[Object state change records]
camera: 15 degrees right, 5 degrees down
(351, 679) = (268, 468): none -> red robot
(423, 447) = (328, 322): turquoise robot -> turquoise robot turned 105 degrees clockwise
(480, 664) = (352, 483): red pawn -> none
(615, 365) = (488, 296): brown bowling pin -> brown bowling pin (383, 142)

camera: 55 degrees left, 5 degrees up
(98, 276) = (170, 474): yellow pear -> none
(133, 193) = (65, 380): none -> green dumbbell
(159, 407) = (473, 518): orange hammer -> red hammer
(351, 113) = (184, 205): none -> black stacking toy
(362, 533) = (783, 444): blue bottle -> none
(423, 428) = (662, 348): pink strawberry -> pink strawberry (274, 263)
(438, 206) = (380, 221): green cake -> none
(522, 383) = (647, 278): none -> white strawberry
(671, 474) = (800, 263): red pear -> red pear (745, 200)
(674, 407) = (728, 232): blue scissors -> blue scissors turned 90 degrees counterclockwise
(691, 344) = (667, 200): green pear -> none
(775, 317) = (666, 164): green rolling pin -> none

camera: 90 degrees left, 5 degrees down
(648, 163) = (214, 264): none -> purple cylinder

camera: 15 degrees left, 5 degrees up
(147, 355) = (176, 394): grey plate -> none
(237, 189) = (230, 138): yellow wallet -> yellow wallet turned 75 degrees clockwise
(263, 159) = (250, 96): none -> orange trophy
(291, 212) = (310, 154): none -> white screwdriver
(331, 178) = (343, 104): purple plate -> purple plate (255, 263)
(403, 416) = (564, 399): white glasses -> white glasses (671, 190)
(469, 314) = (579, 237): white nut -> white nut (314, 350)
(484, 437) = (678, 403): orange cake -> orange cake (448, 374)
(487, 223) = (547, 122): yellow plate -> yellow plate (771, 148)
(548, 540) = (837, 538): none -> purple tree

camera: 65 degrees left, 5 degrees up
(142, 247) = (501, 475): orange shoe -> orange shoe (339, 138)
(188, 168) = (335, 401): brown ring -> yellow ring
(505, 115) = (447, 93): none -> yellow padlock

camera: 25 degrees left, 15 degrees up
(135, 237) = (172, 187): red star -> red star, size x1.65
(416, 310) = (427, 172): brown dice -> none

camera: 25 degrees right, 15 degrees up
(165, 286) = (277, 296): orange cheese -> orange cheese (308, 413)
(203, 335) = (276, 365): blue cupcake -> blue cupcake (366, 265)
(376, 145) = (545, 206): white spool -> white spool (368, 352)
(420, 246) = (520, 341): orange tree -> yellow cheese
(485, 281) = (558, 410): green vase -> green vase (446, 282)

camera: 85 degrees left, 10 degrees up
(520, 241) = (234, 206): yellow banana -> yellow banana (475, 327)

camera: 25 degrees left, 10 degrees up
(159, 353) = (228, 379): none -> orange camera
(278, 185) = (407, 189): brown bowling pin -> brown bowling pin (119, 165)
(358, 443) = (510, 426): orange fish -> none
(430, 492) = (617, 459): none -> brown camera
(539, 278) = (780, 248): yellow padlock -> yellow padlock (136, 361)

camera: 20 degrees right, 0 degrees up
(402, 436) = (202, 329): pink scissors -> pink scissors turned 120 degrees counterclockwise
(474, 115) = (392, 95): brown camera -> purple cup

DESCRIPTION OF THE TASK: Starting at the line with "camera: 25 degrees left, 10 degrees up", restate each line through the end of the records, both ends included, and stop there.

EXERCISE RESPONSE:
camera: 25 degrees left, 10 degrees up
(159, 353) = (228, 379): none -> orange camera
(278, 185) = (407, 189): brown bowling pin -> brown bowling pin (119, 165)
(358, 443) = (510, 426): orange fish -> none
(430, 492) = (617, 459): none -> brown camera
(539, 278) = (780, 248): yellow padlock -> yellow padlock (136, 361)

camera: 20 degrees right, 0 degrees up
(402, 436) = (202, 329): pink scissors -> pink scissors turned 120 degrees counterclockwise
(474, 115) = (392, 95): brown camera -> purple cup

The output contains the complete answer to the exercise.